ABOUT THIS TASK: Wherever the string "leaf" shows up in the data below, copy the whole line.

── RECORDS FOR THIS EXERCISE ──

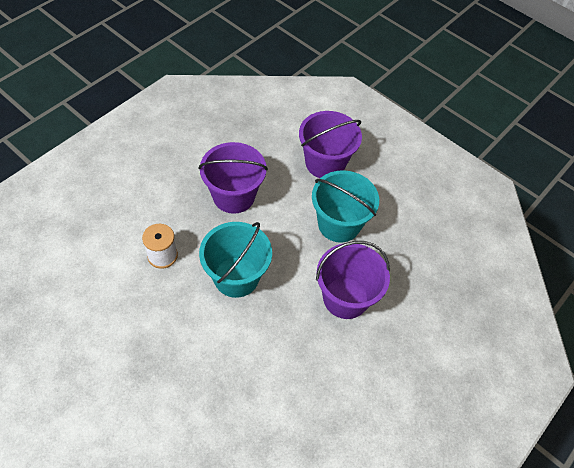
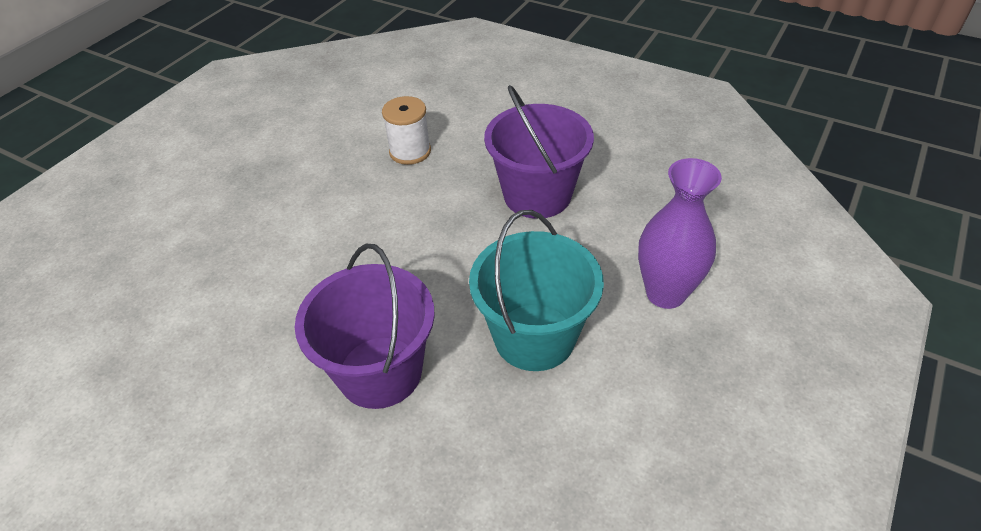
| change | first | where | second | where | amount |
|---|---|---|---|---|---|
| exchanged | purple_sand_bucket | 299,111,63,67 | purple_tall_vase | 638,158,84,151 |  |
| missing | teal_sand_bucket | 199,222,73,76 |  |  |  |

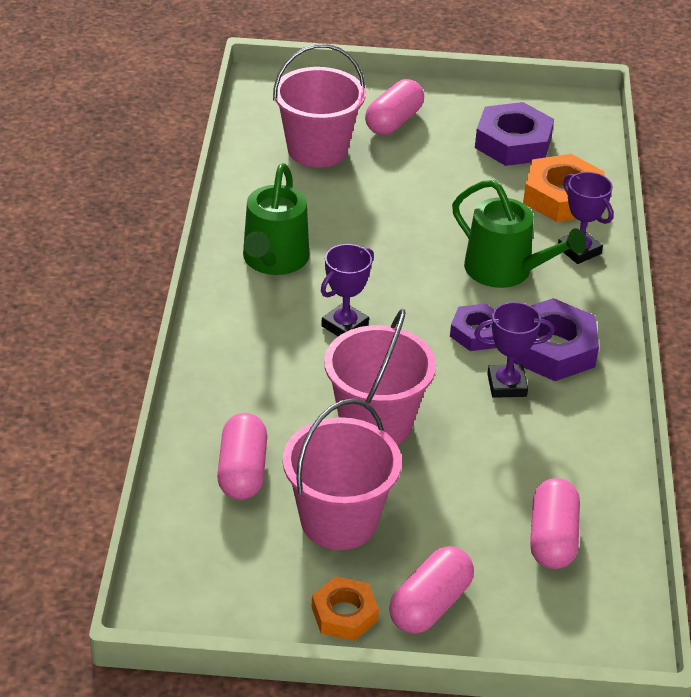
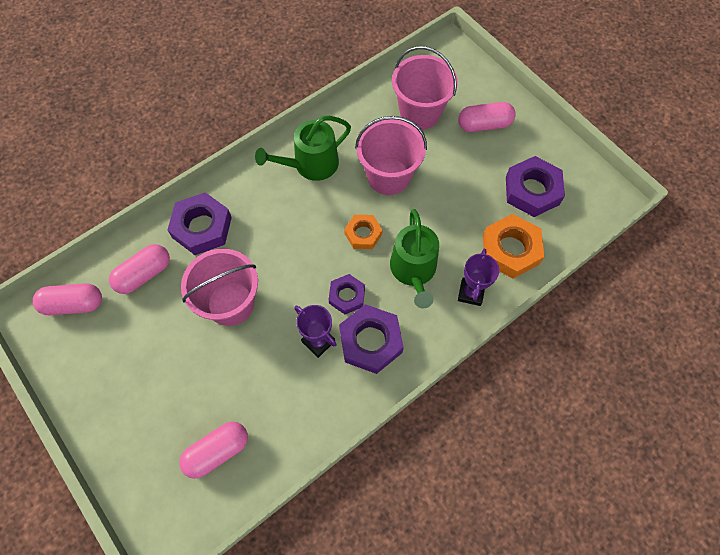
| change | first | where | second | where | amount |
|---|---|---|---|---|---|
| missing | purple_trophy | 321,244,53,92 |  |  |  |
| relocated | rose-pink_sand_bucket | 283,398,119,152 |  | 355,116,72,79 |  |
| relocated | rose-pink_pill | 389,546,85,88 |  | 33,283,69,32 |  |
| relocated | orange-coloured_hexagon_nut | 312,576,67,65 |  | 344,215,39,34 |  |
| appeared |  |  | purple_hexagon_nut | 167,192,65,63 |  |

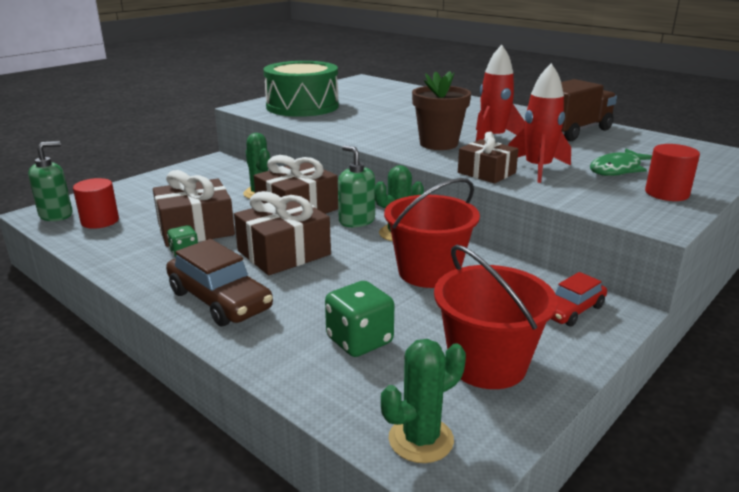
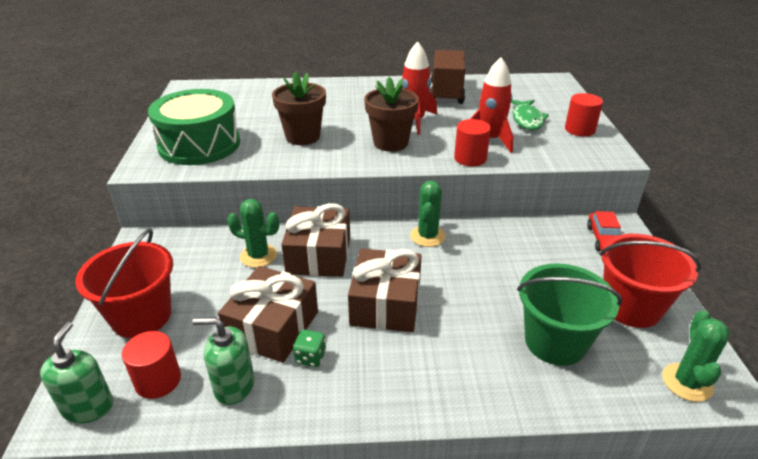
| change | first | where | second | where | amount |
|---|---|---|---|---|---|
| exchanged | russet_present | 458,132,61,51 | scarlet_cylinder | 454,119,37,47 |  |
| relocated | leaf-green_soap_pump | 338,145,37,82 |  | 192,317,62,88 |  |
| relocated | scarlet_sand_bucket | 384,178,96,110 |  | 75,229,98,109 |  |
| missing | russet_toy_car | 166,239,107,87 |  |  |  |
| exchanged | leaf-green_dice | 325,281,70,76 | leaf-green_sand_bucket | 517,264,105,102 |  |
| appeared |  |  | russet_plant_pot | 272,71,54,74 |  |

───

RESPONSE TO THE TASK:
| relocated | leaf-green_soap_pump | 338,145,37,82 |  | 192,317,62,88 |  |
| exchanged | leaf-green_dice | 325,281,70,76 | leaf-green_sand_bucket | 517,264,105,102 |  |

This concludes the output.